:: Task to complete ::
Below, find the line containing "R5: 12k (+12V, TEMP) -> 12k (+12V, GND)" and the line containing "U4: MX1508 -> L9110S"; reproduce exactly those two and every line between them, omitting pictures.

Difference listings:
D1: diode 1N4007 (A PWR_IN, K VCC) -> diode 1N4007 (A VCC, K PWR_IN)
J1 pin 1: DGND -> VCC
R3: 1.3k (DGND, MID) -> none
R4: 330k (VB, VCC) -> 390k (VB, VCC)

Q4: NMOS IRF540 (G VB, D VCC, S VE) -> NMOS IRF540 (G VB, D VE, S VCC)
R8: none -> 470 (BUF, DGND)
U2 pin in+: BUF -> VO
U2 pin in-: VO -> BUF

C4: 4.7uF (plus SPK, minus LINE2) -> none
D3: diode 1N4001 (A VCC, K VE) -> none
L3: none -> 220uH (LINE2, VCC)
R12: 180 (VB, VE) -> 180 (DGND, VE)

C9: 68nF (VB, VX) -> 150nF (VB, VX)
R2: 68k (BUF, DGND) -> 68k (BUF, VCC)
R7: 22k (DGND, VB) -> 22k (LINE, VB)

--

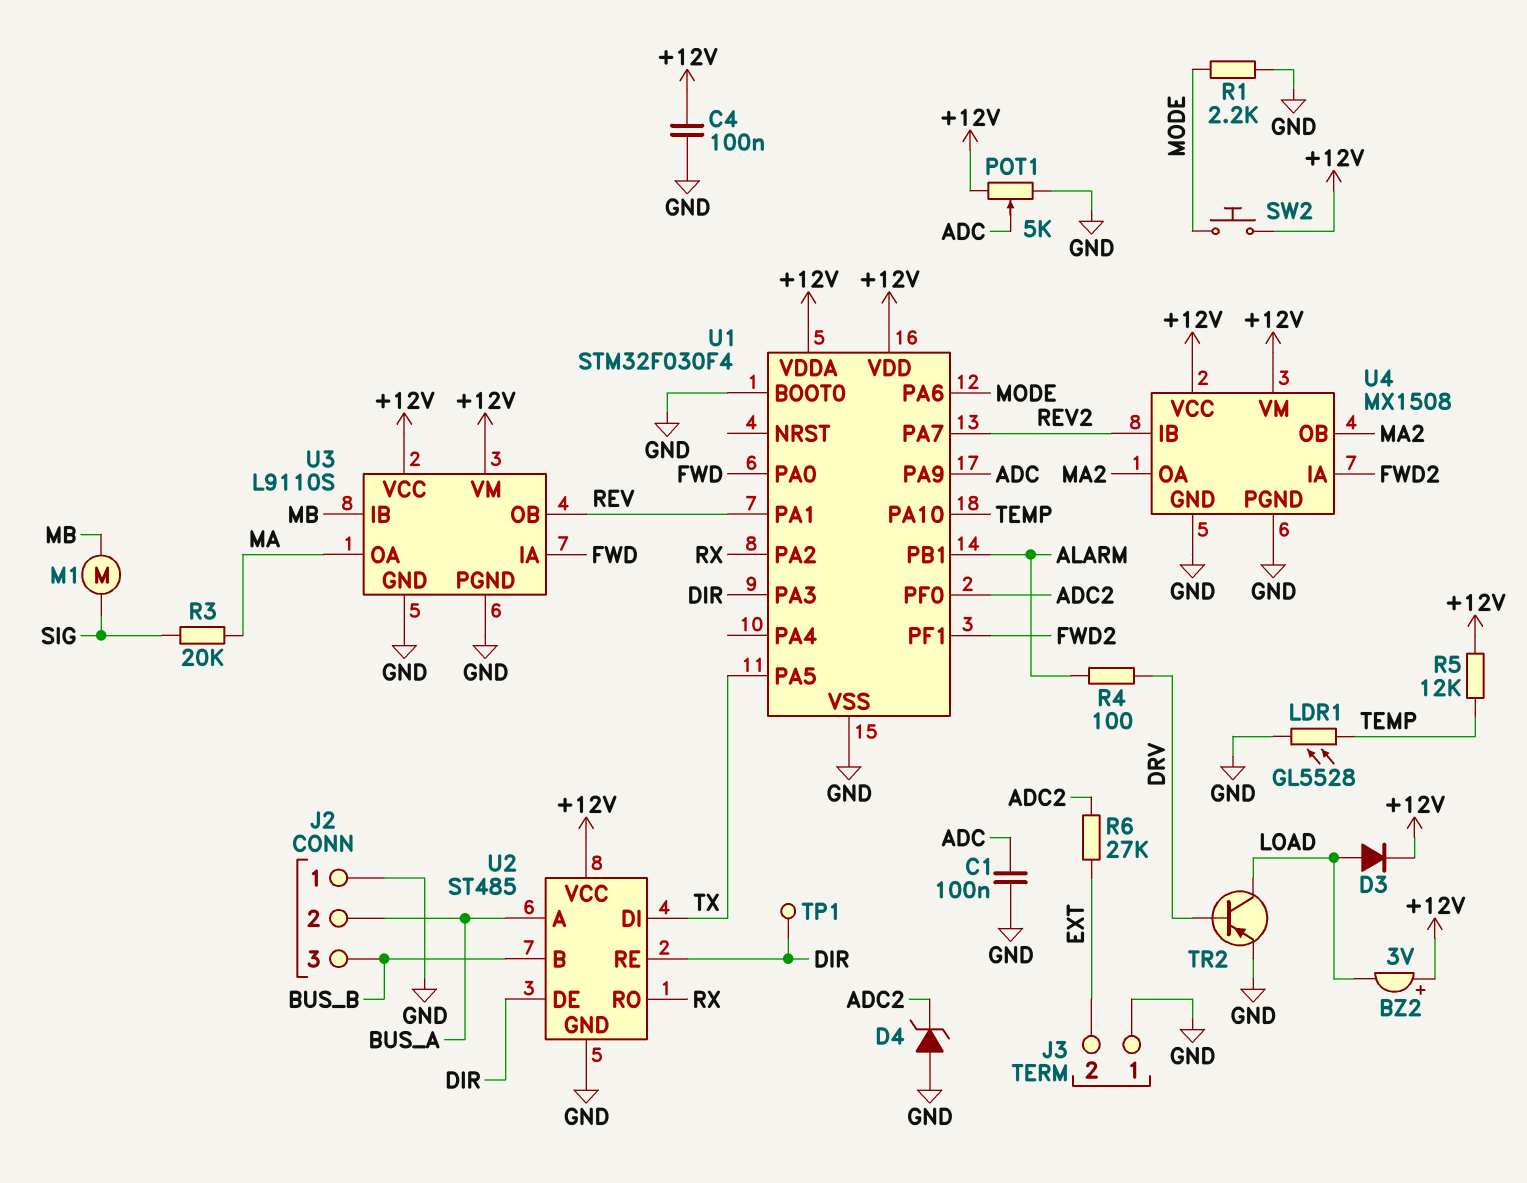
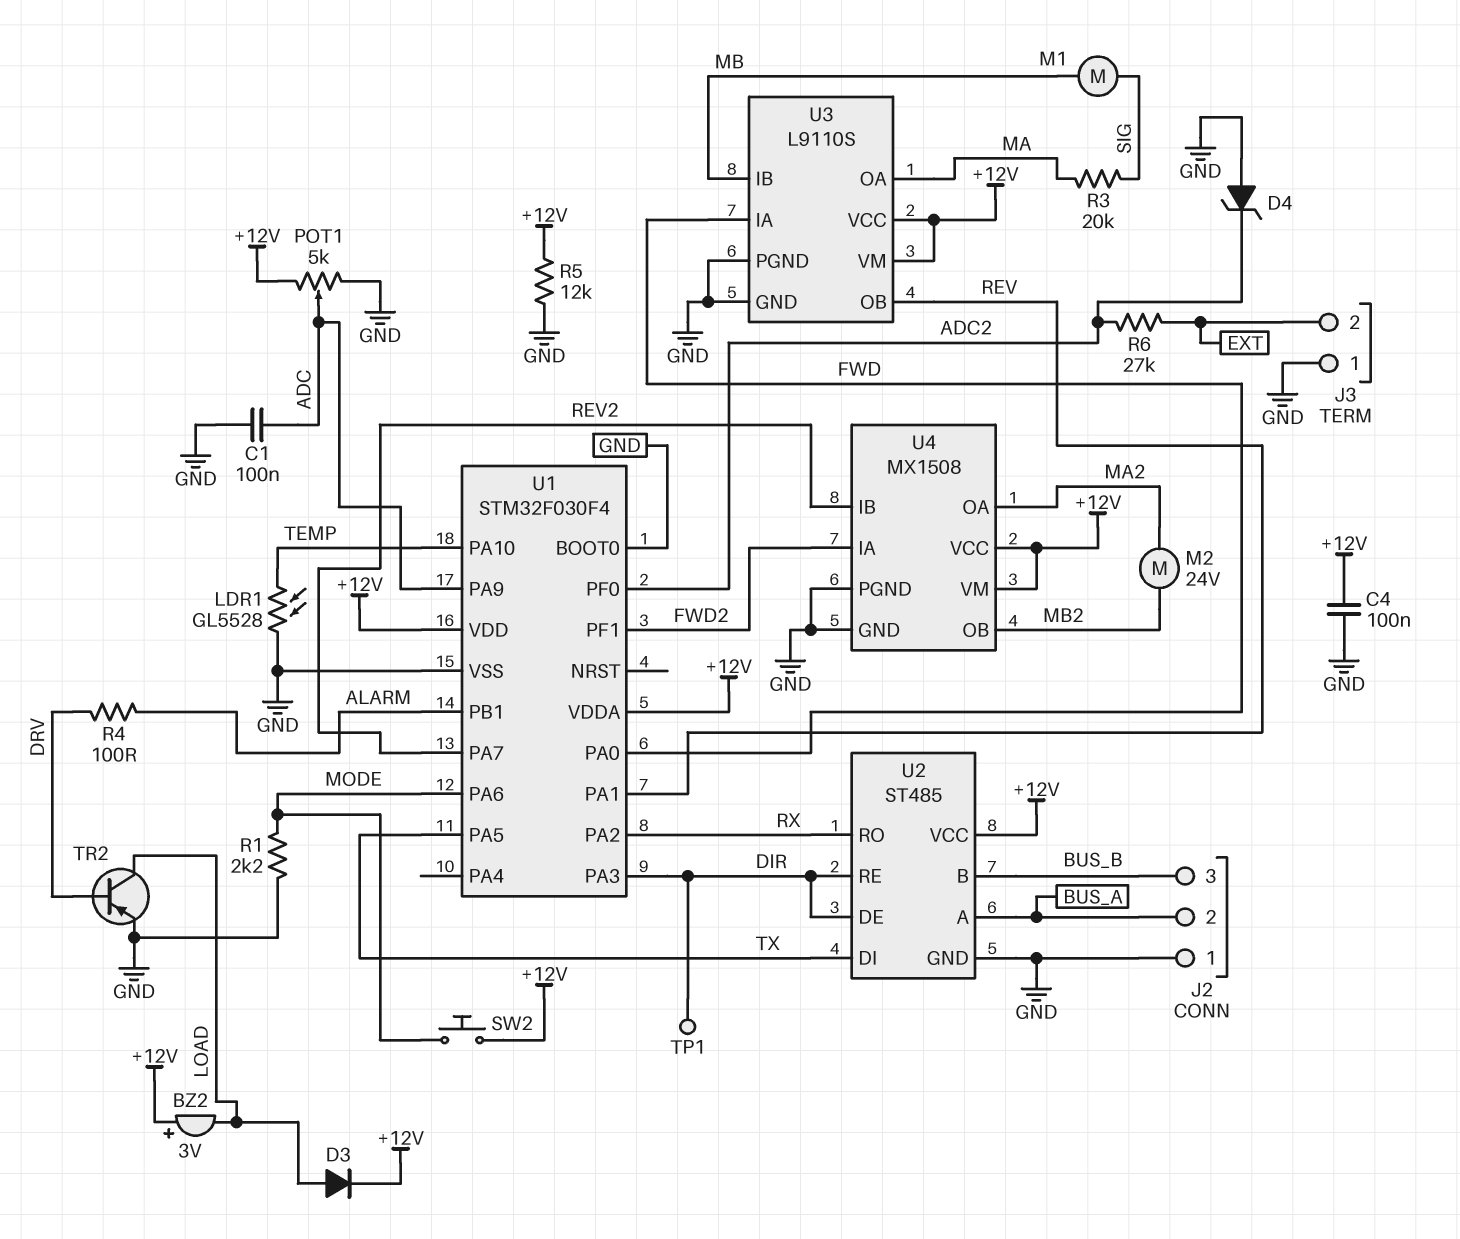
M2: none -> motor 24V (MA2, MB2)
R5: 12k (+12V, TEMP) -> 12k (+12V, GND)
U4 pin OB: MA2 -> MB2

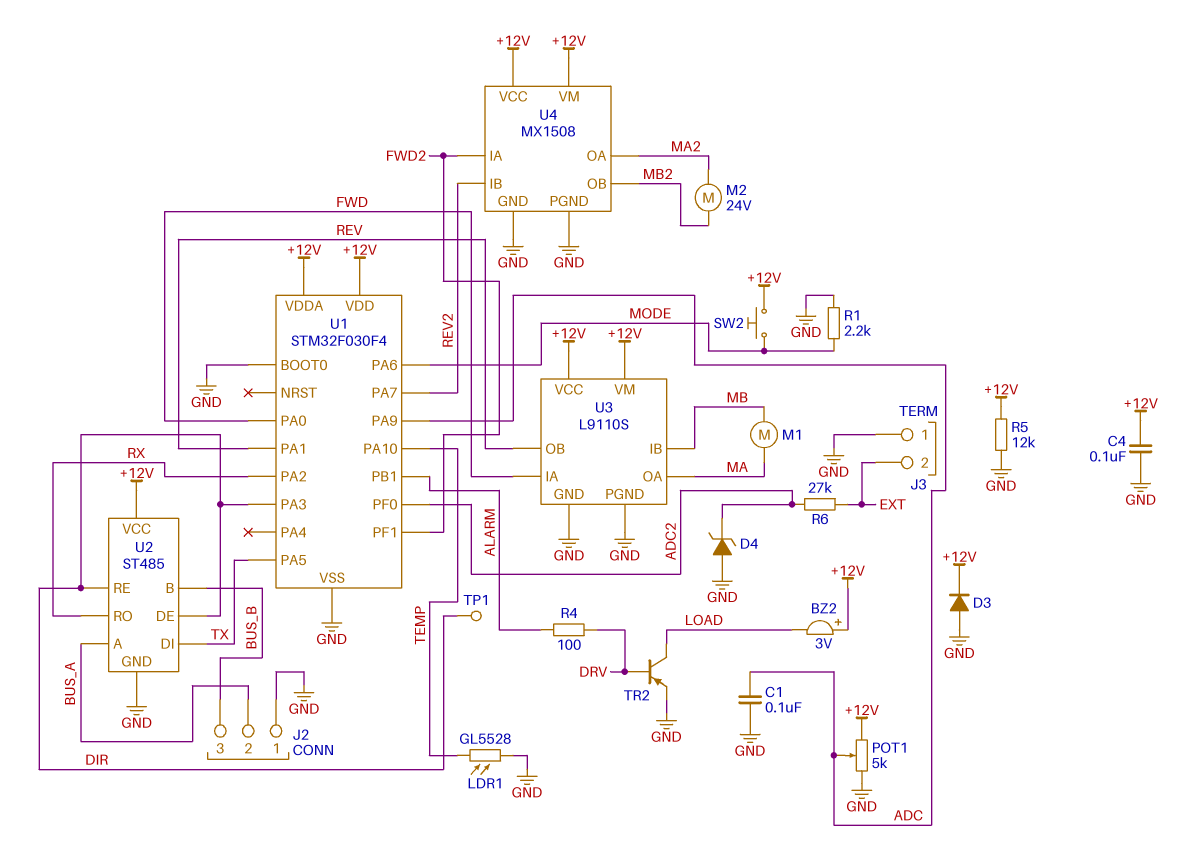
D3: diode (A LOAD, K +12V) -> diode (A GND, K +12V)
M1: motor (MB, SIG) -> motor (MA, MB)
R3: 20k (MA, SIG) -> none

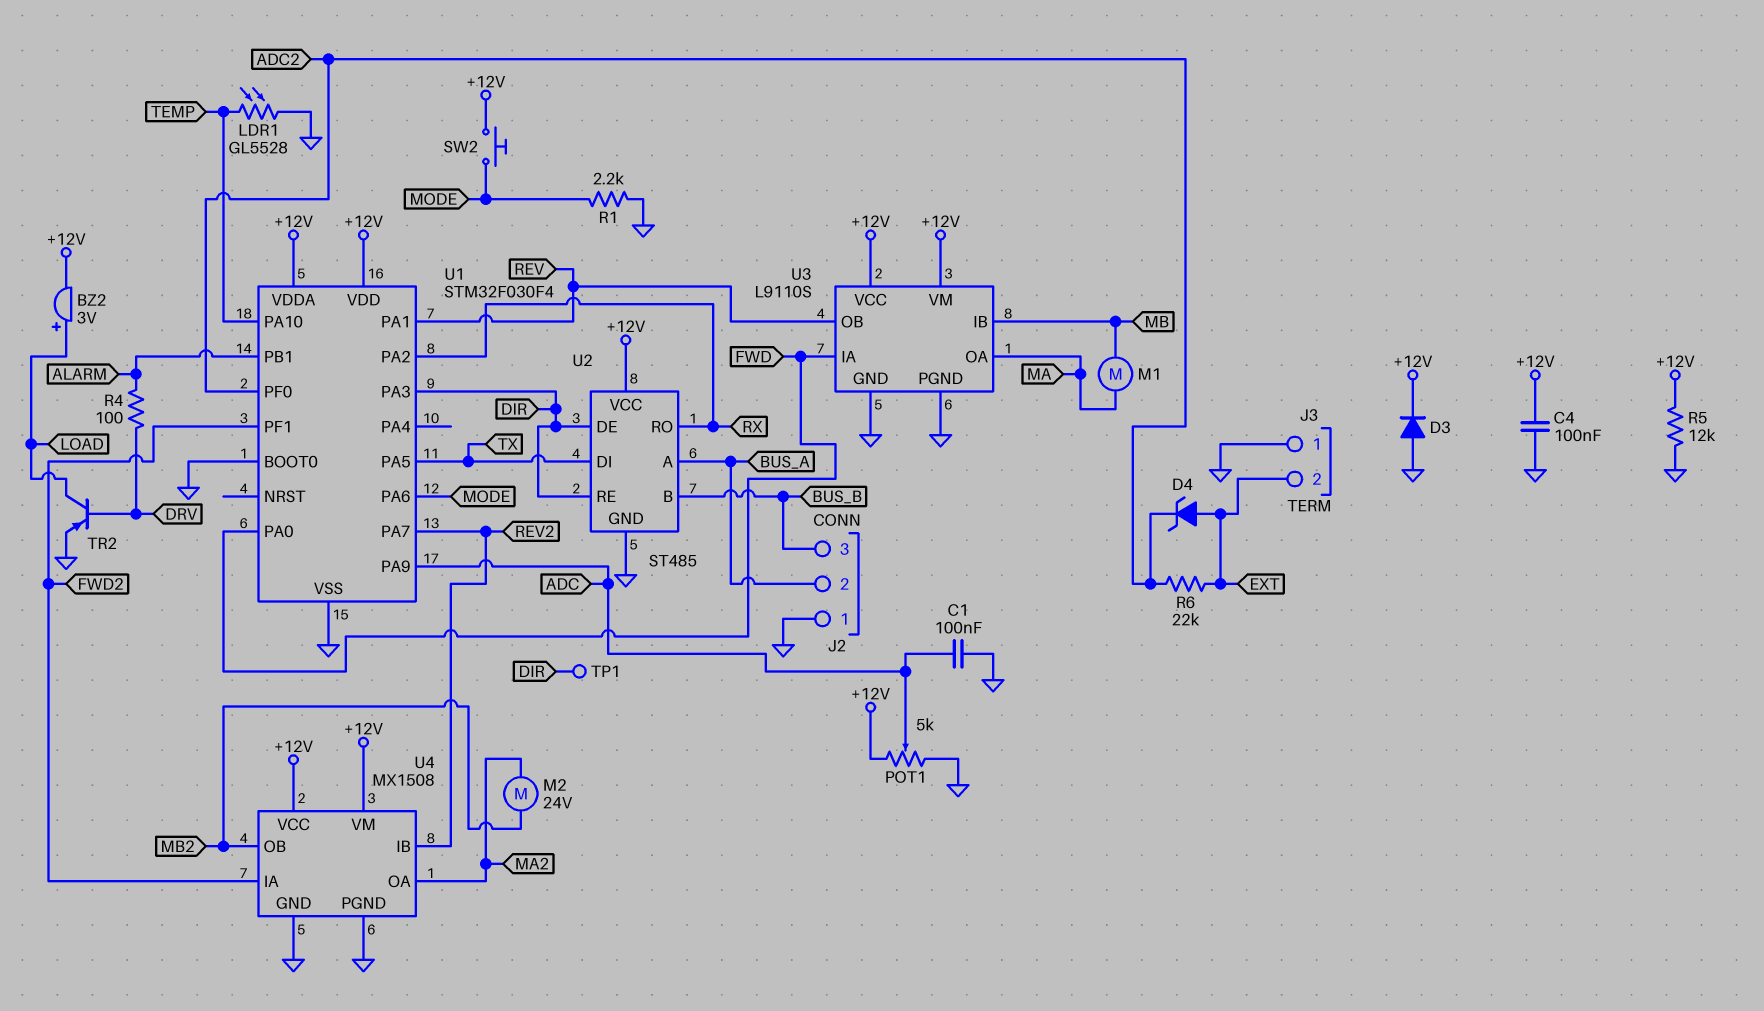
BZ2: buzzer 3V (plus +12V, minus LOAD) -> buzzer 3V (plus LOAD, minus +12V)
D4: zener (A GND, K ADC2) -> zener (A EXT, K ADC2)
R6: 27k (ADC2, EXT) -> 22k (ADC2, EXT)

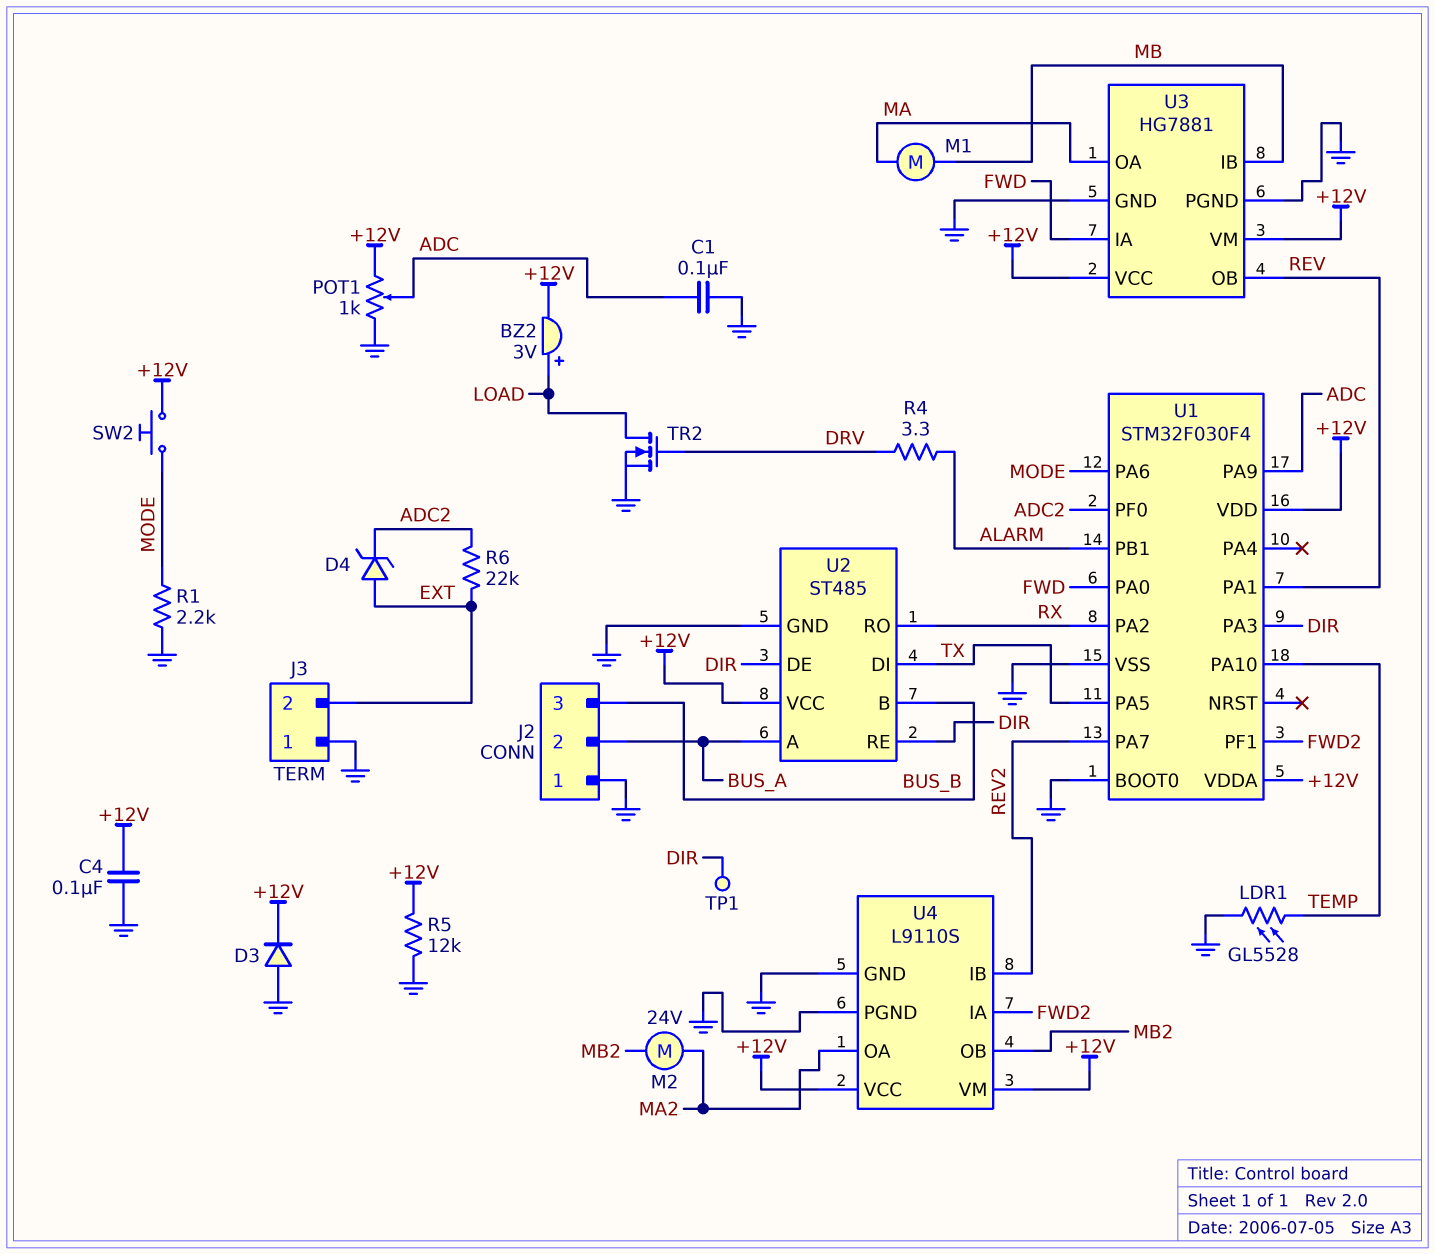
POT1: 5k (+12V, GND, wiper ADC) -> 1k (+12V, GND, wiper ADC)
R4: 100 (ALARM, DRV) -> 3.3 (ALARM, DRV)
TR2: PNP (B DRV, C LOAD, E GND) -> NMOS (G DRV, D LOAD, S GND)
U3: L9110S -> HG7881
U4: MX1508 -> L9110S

:: Result for this exercise ::
R5: 12k (+12V, TEMP) -> 12k (+12V, GND)
U4 pin OB: MA2 -> MB2

D3: diode (A LOAD, K +12V) -> diode (A GND, K +12V)
M1: motor (MB, SIG) -> motor (MA, MB)
R3: 20k (MA, SIG) -> none

BZ2: buzzer 3V (plus +12V, minus LOAD) -> buzzer 3V (plus LOAD, minus +12V)
D4: zener (A GND, K ADC2) -> zener (A EXT, K ADC2)
R6: 27k (ADC2, EXT) -> 22k (ADC2, EXT)

POT1: 5k (+12V, GND, wiper ADC) -> 1k (+12V, GND, wiper ADC)
R4: 100 (ALARM, DRV) -> 3.3 (ALARM, DRV)
TR2: PNP (B DRV, C LOAD, E GND) -> NMOS (G DRV, D LOAD, S GND)
U3: L9110S -> HG7881
U4: MX1508 -> L9110S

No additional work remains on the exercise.